(SUPPLIED RECORDS Opens)

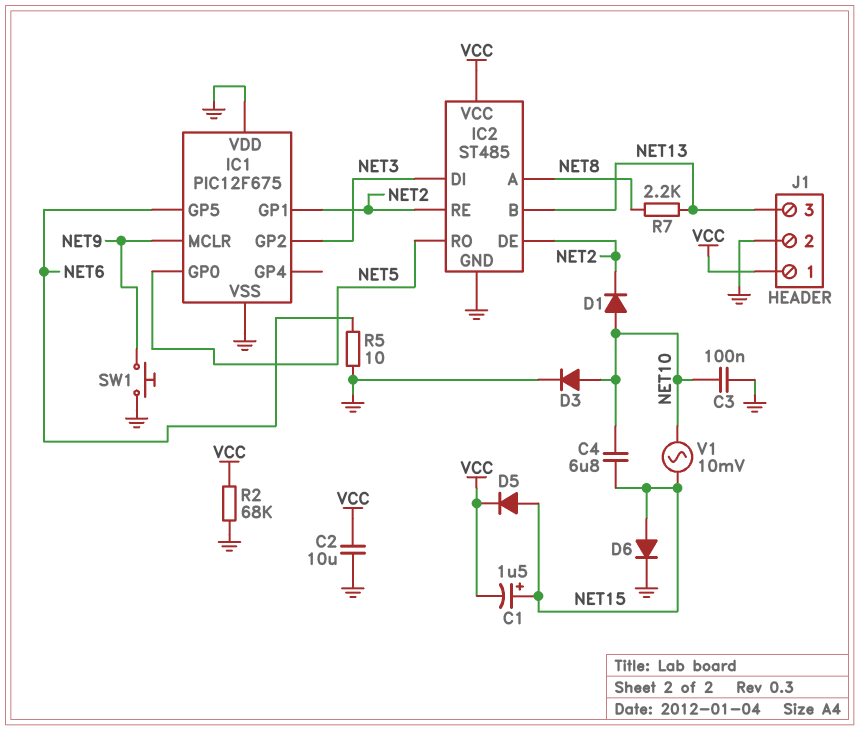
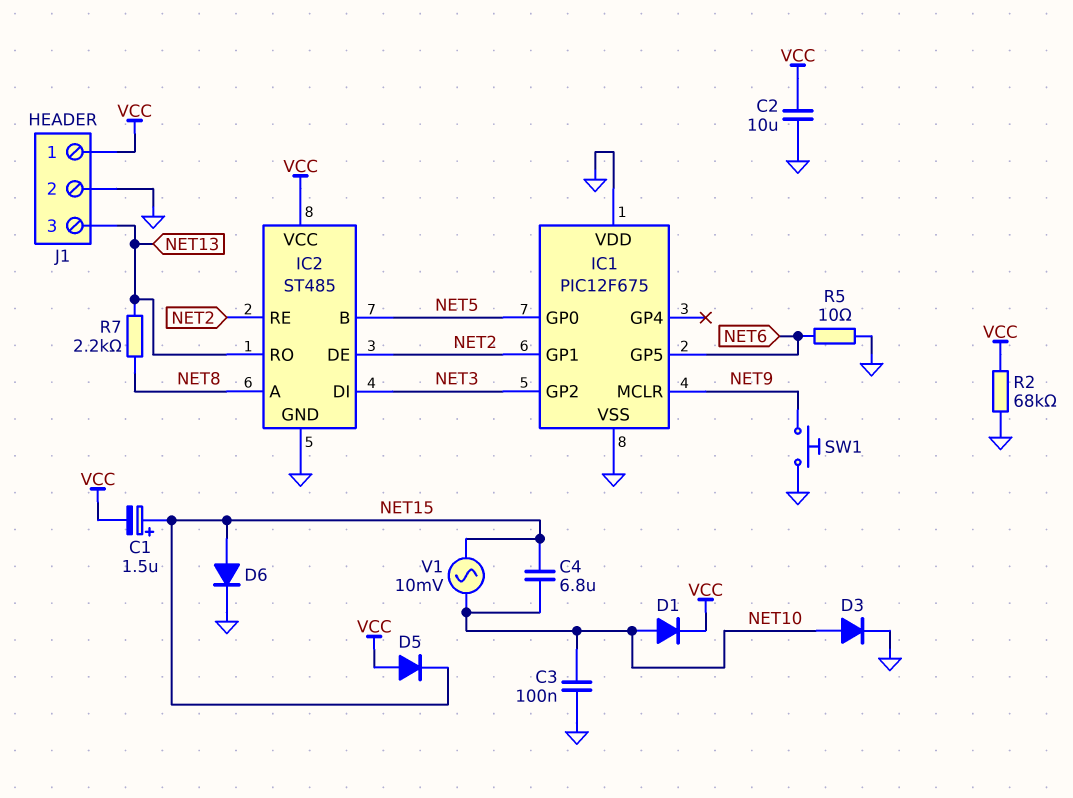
D1: diode (A NET10, K NET2) -> diode (A NET10, K VCC)
D5: diode (A NET15, K VCC) -> diode (A VCC, K NET15)
IC2 pin B: NET13 -> NET5
IC2 pin RO: NET5 -> NET13

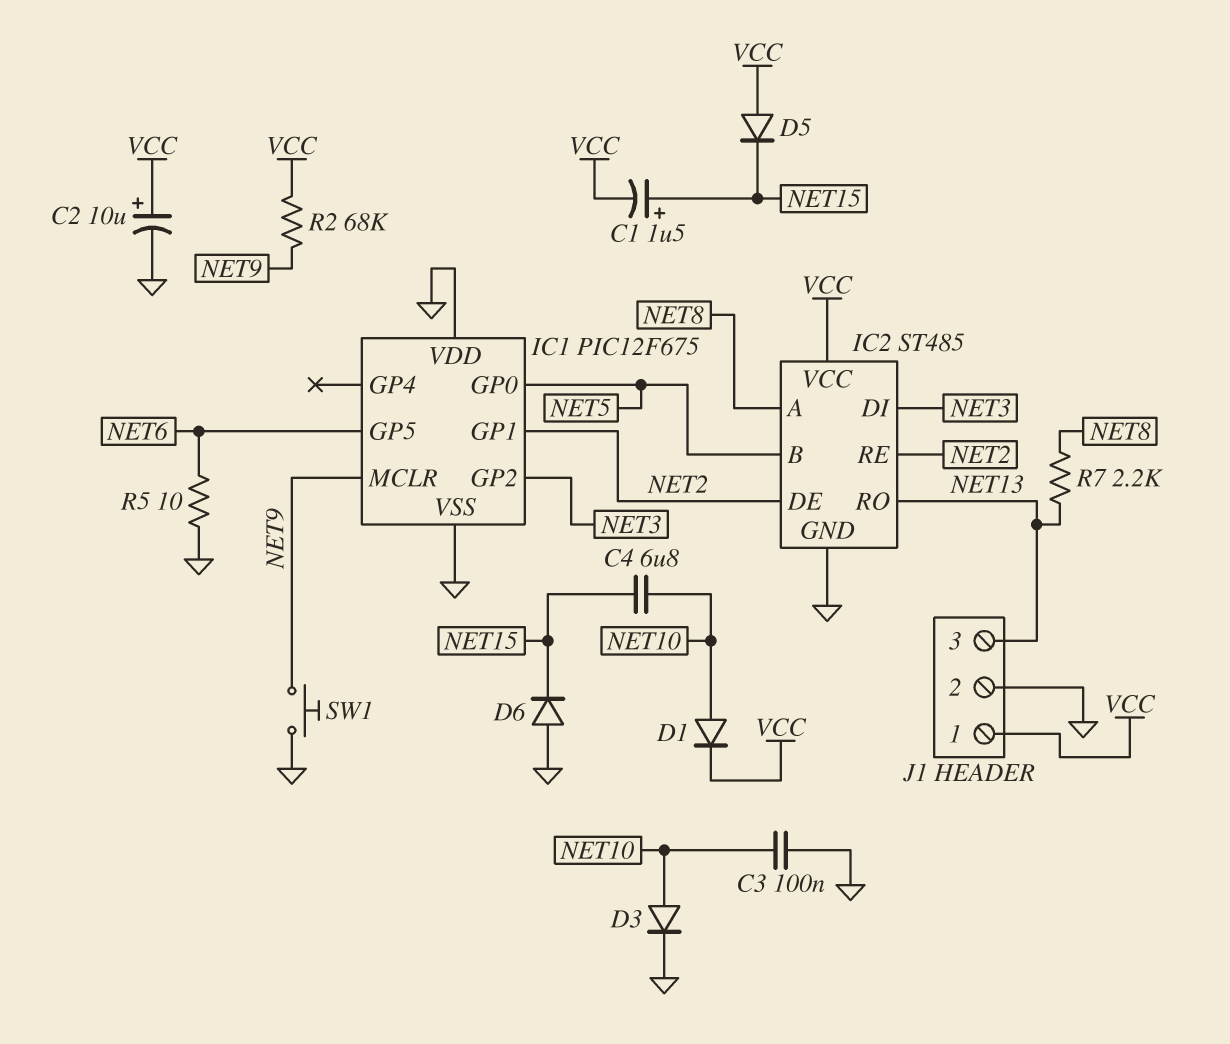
C2: 10uF (GND, VCC) -> 10uF (plus VCC, minus GND)
D6: diode (A NET15, K GND) -> diode (A GND, K NET15)
R2: 68k (GND, VCC) -> 68k (NET9, VCC)
V1: AC 10mV (NET10, NET15) -> none

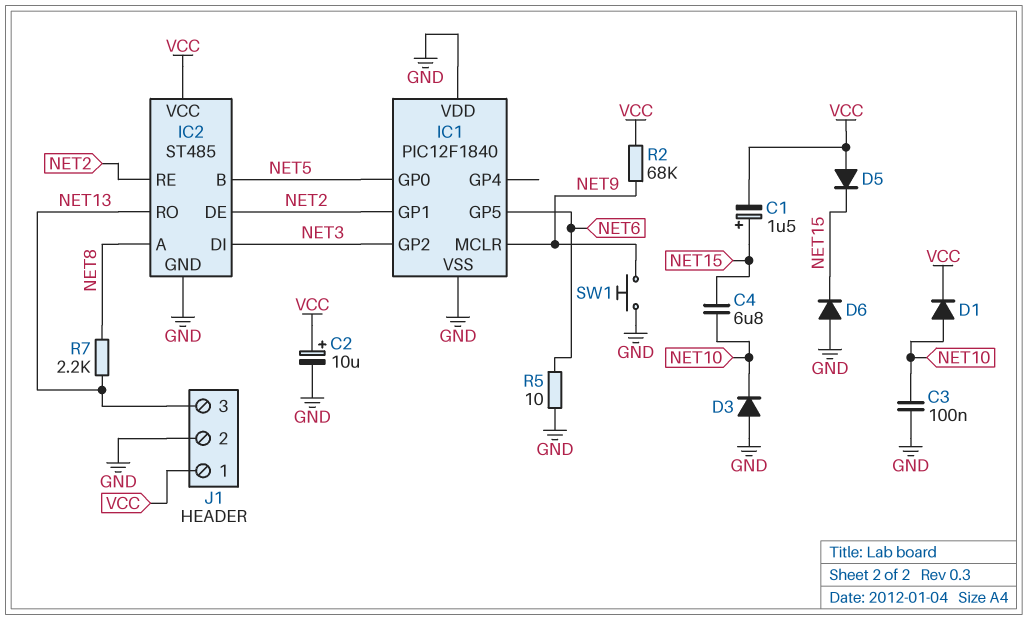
D3: diode (A NET10, K GND) -> diode (A GND, K NET10)
IC1: PIC12F675 -> PIC12F1840

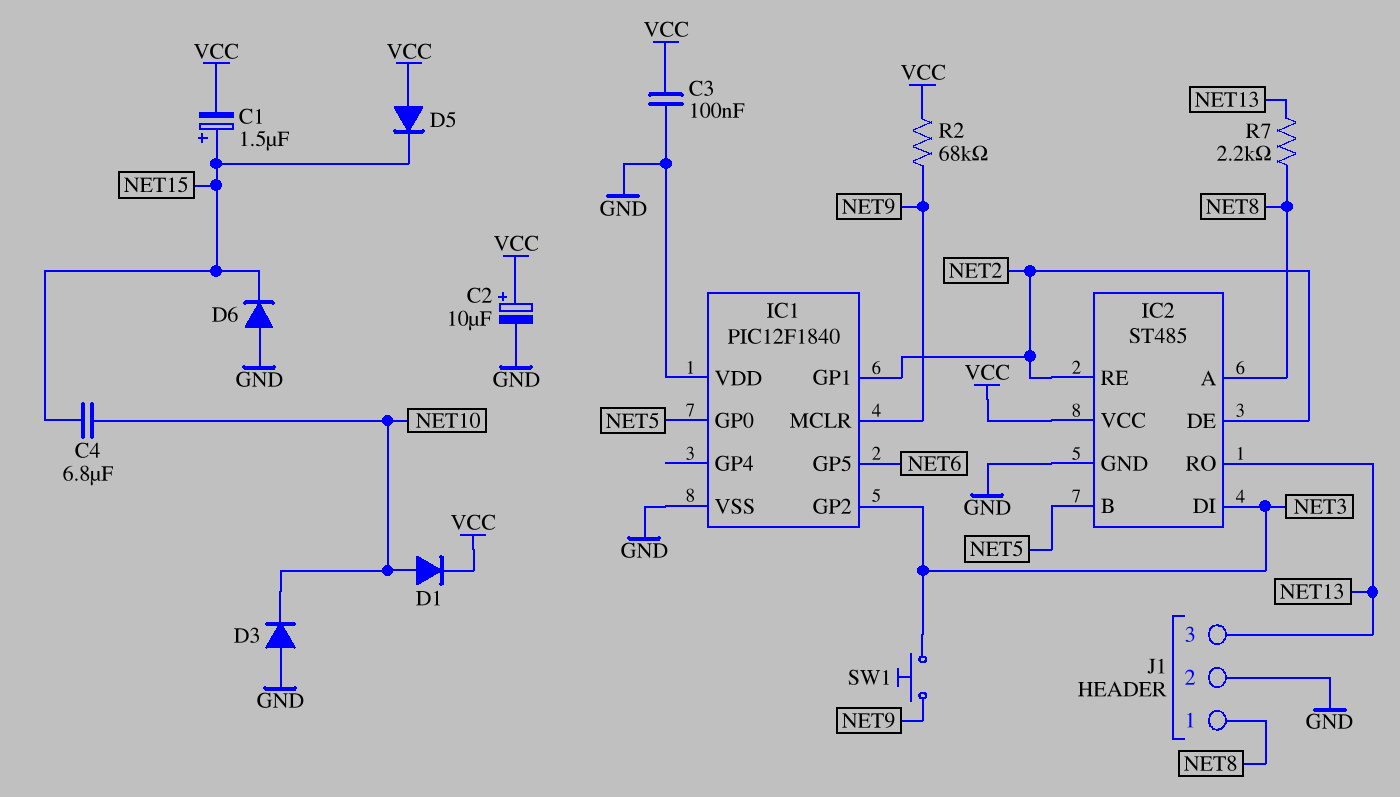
C3: 100nF (GND, NET10) -> 100nF (GND, VCC)
J1 pin 1: VCC -> NET8
R5: 10 (GND, NET6) -> none
SW1: button (GND, NET9) -> button (NET3, NET9)

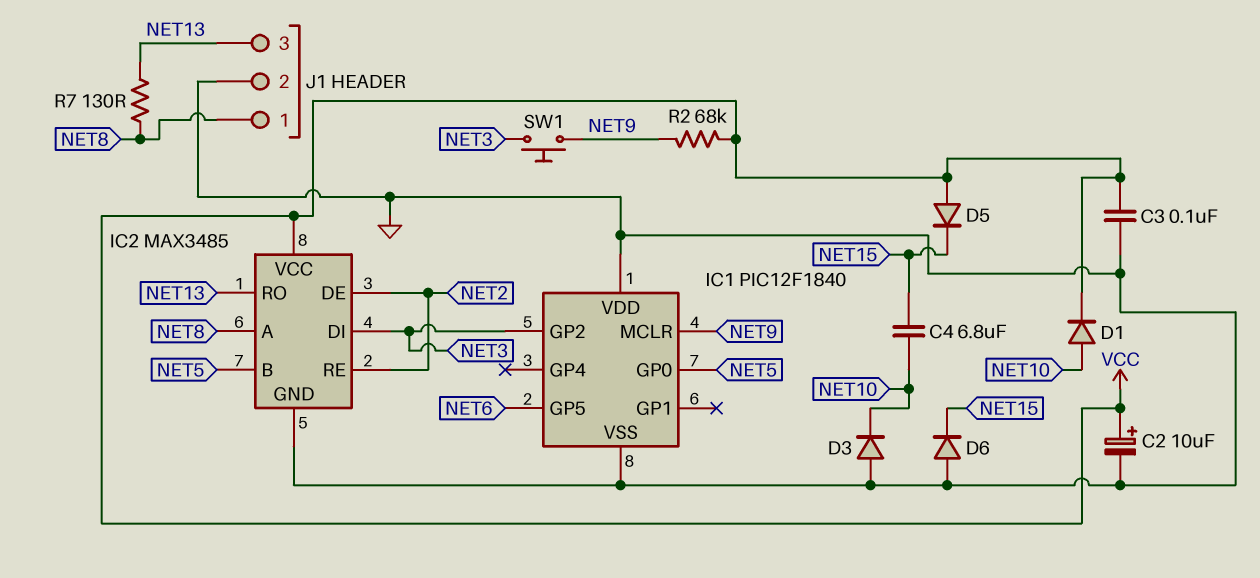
C1: 1.5uF (plus NET15, minus VCC) -> none
IC1 pin GP1: NET2 -> none
IC2: ST485 -> MAX3485
R7: 2.2k (NET8, NET13) -> 130 (NET8, NET13)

(SUPPLIED RECORDS Closes)

• **TASK REQUIREMENTS**:
The entries need to be restated exactly, and their pictures left out.

• **TASK OUTPUT**:
D1: diode (A NET10, K NET2) -> diode (A NET10, K VCC)
D5: diode (A NET15, K VCC) -> diode (A VCC, K NET15)
IC2 pin B: NET13 -> NET5
IC2 pin RO: NET5 -> NET13

C2: 10uF (GND, VCC) -> 10uF (plus VCC, minus GND)
D6: diode (A NET15, K GND) -> diode (A GND, K NET15)
R2: 68k (GND, VCC) -> 68k (NET9, VCC)
V1: AC 10mV (NET10, NET15) -> none

D3: diode (A NET10, K GND) -> diode (A GND, K NET10)
IC1: PIC12F675 -> PIC12F1840

C3: 100nF (GND, NET10) -> 100nF (GND, VCC)
J1 pin 1: VCC -> NET8
R5: 10 (GND, NET6) -> none
SW1: button (GND, NET9) -> button (NET3, NET9)

C1: 1.5uF (plus NET15, minus VCC) -> none
IC1 pin GP1: NET2 -> none
IC2: ST485 -> MAX3485
R7: 2.2k (NET8, NET13) -> 130 (NET8, NET13)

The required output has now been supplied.